■ What the task asks ■
In the records below, print each line exactly and leave every image out.

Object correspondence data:
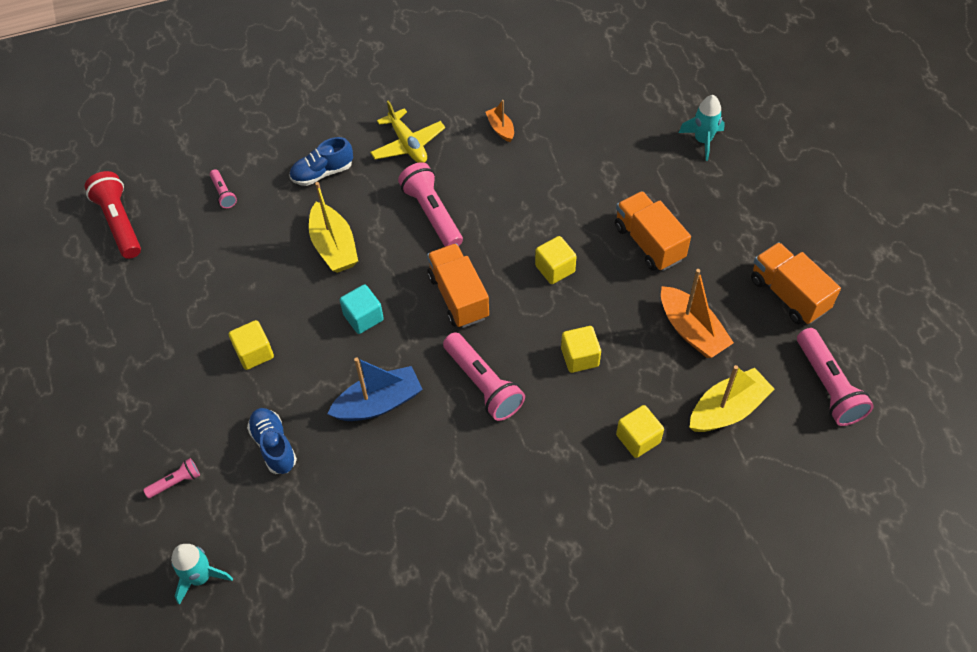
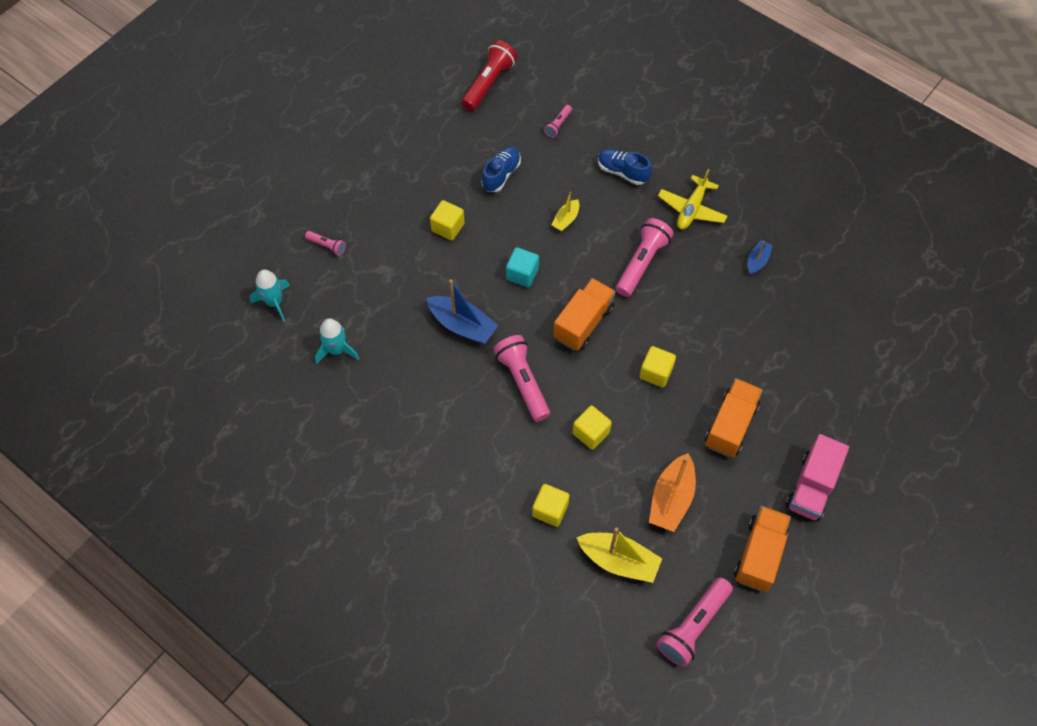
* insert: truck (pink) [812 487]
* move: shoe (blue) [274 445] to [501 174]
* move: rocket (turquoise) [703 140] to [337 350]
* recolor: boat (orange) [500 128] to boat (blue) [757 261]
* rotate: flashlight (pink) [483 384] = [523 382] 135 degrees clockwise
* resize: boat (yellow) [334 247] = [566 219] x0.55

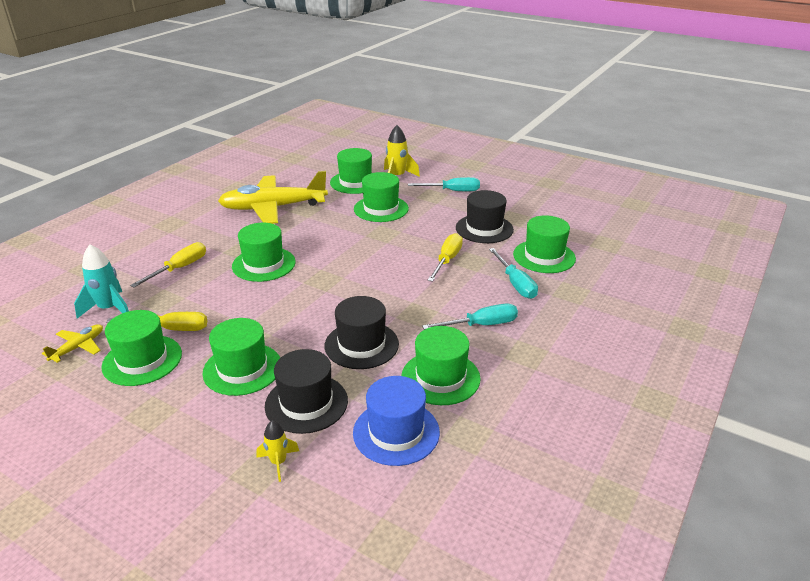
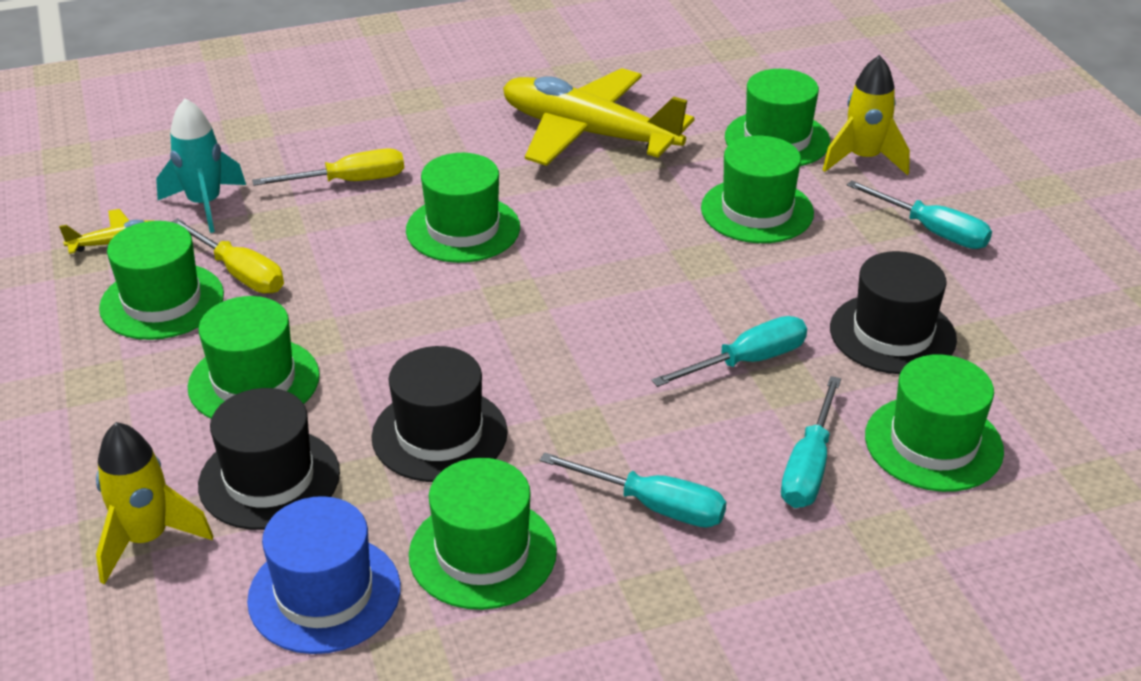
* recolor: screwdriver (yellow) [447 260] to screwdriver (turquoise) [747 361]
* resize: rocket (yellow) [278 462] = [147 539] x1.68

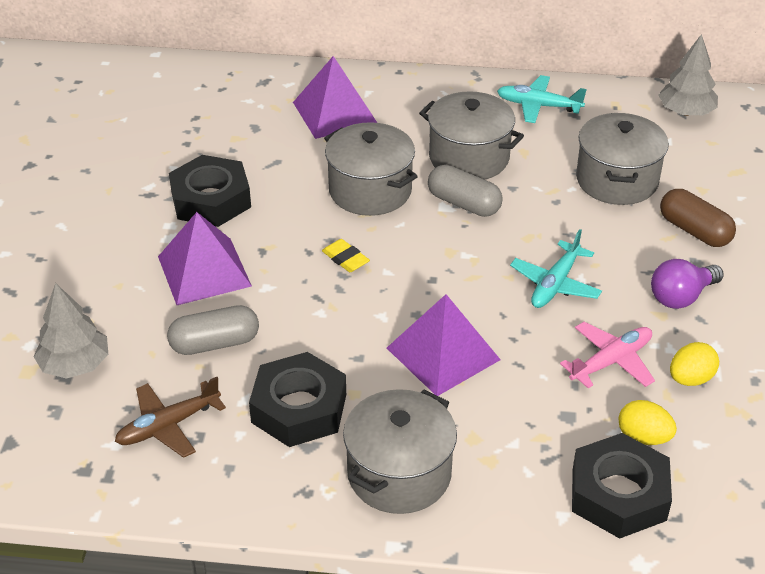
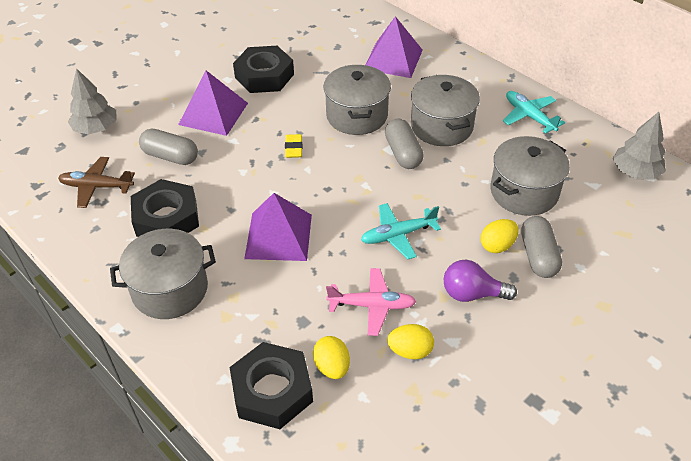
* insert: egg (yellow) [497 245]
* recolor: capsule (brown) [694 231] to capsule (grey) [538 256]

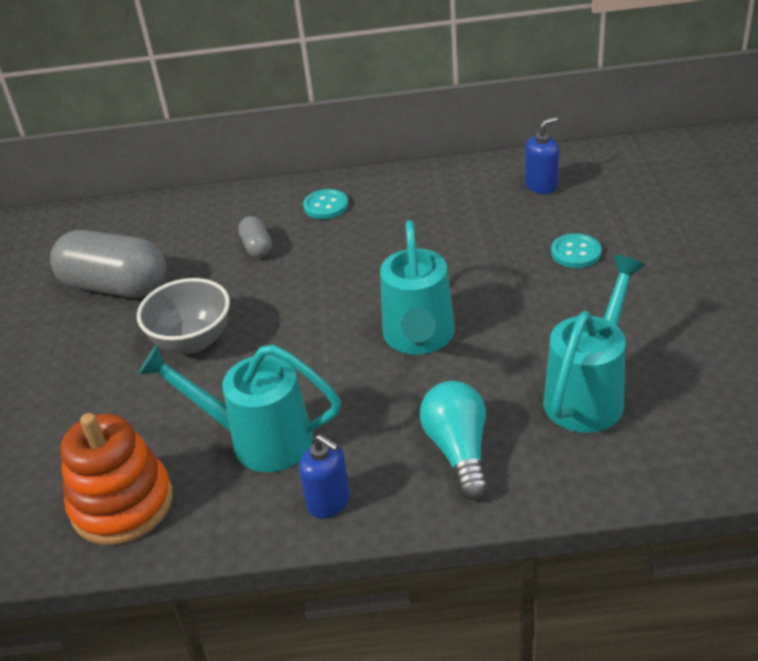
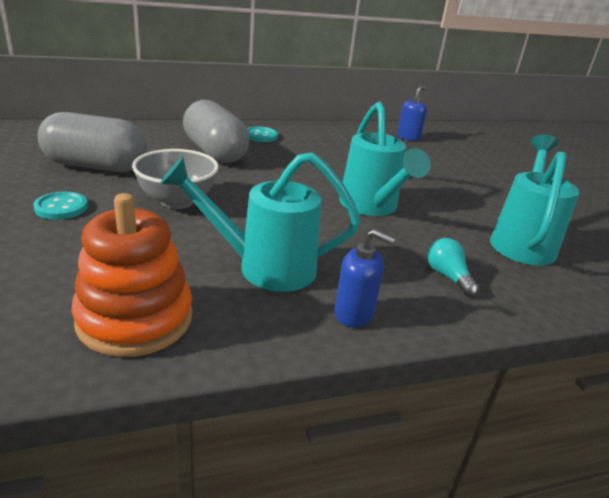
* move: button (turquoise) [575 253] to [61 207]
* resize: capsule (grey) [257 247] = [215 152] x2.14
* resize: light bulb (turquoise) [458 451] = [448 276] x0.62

■ Answer below ■
* insert: truck (pink) [812 487]
* move: shoe (blue) [274 445] to [501 174]
* move: rocket (turquoise) [703 140] to [337 350]
* recolor: boat (orange) [500 128] to boat (blue) [757 261]
* rotate: flashlight (pink) [483 384] = [523 382] 135 degrees clockwise
* resize: boat (yellow) [334 247] = [566 219] x0.55

* recolor: screwdriver (yellow) [447 260] to screwdriver (turquoise) [747 361]
* resize: rocket (yellow) [278 462] = [147 539] x1.68

* insert: egg (yellow) [497 245]
* recolor: capsule (brown) [694 231] to capsule (grey) [538 256]

* move: button (turquoise) [575 253] to [61 207]
* resize: capsule (grey) [257 247] = [215 152] x2.14
* resize: light bulb (turquoise) [458 451] = [448 276] x0.62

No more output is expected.